● **ASSIGNED TASK**: What you write must match exactly the lines from the one with "yellow cross: (78, 63)" through the last line of the material below.

● **DATASET RECORDS**:
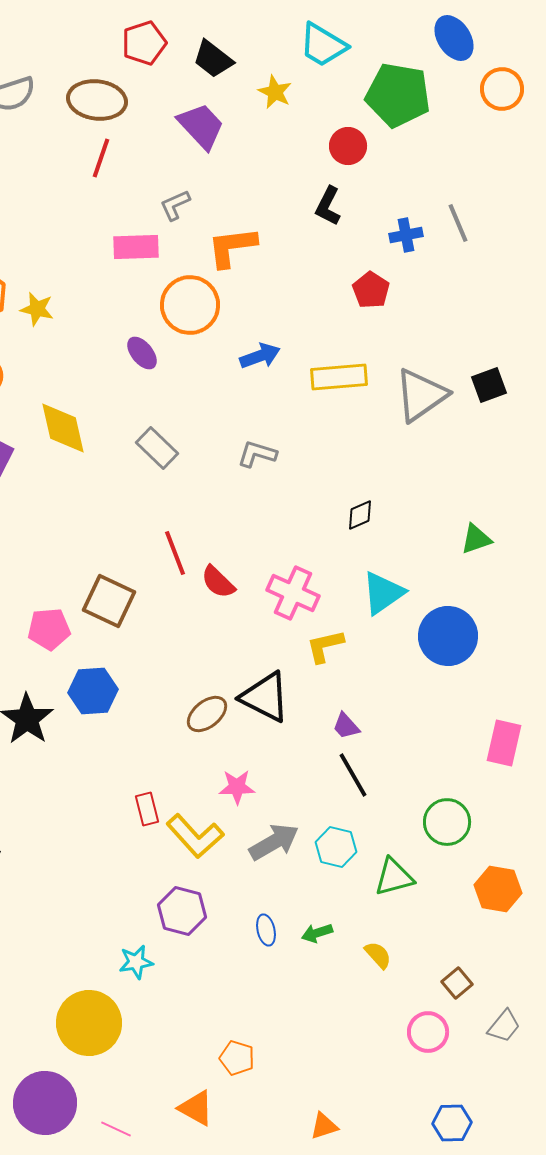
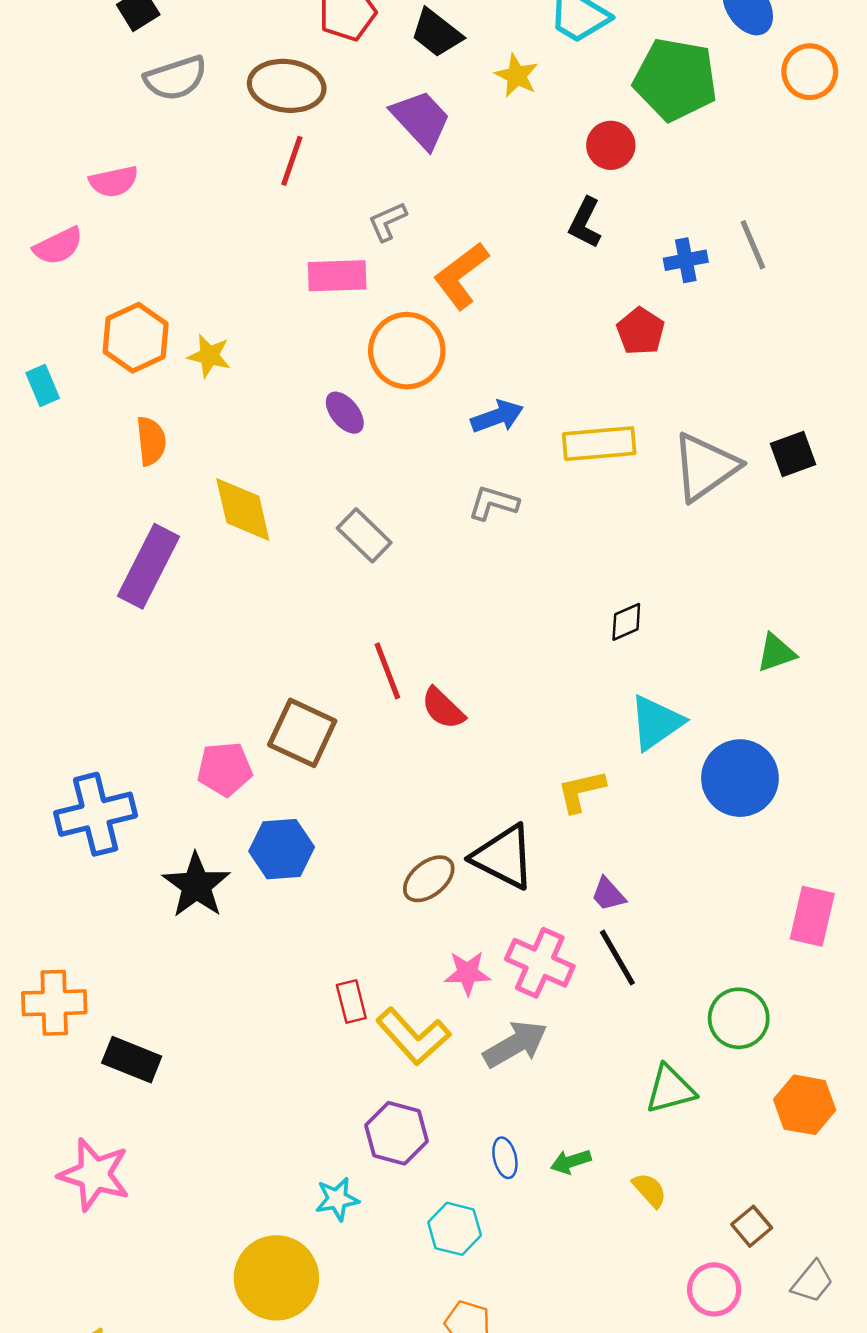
orange L-shape: (232, 247) -> (461, 276), turned -30
gray L-shape: (257, 454) -> (493, 503), moved
pink cross: (293, 593) -> (540, 963), moved
cyan hexagon: (336, 847) -> (455, 1229), moved

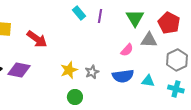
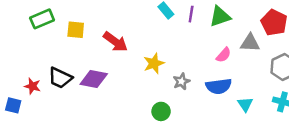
green triangle: (135, 18) -> (220, 16), moved, turned 42
yellow star: (69, 70) -> (154, 63), moved
cyan triangle: (148, 81) -> (245, 104), moved, turned 48

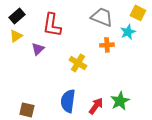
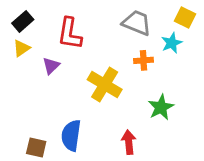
yellow cross: (78, 63) -> (105, 84), size x1.4
blue semicircle: (68, 101) -> (71, 135), moved
green star: (120, 101) -> (161, 107), moved
red arrow: (96, 106) -> (129, 142), turned -42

● **TASK RESPONSE**:
yellow cross: (78, 63) -> (105, 84), size x1.4
blue semicircle: (68, 101) -> (71, 135), moved
green star: (120, 101) -> (161, 107), moved
red arrow: (96, 106) -> (129, 142), turned -42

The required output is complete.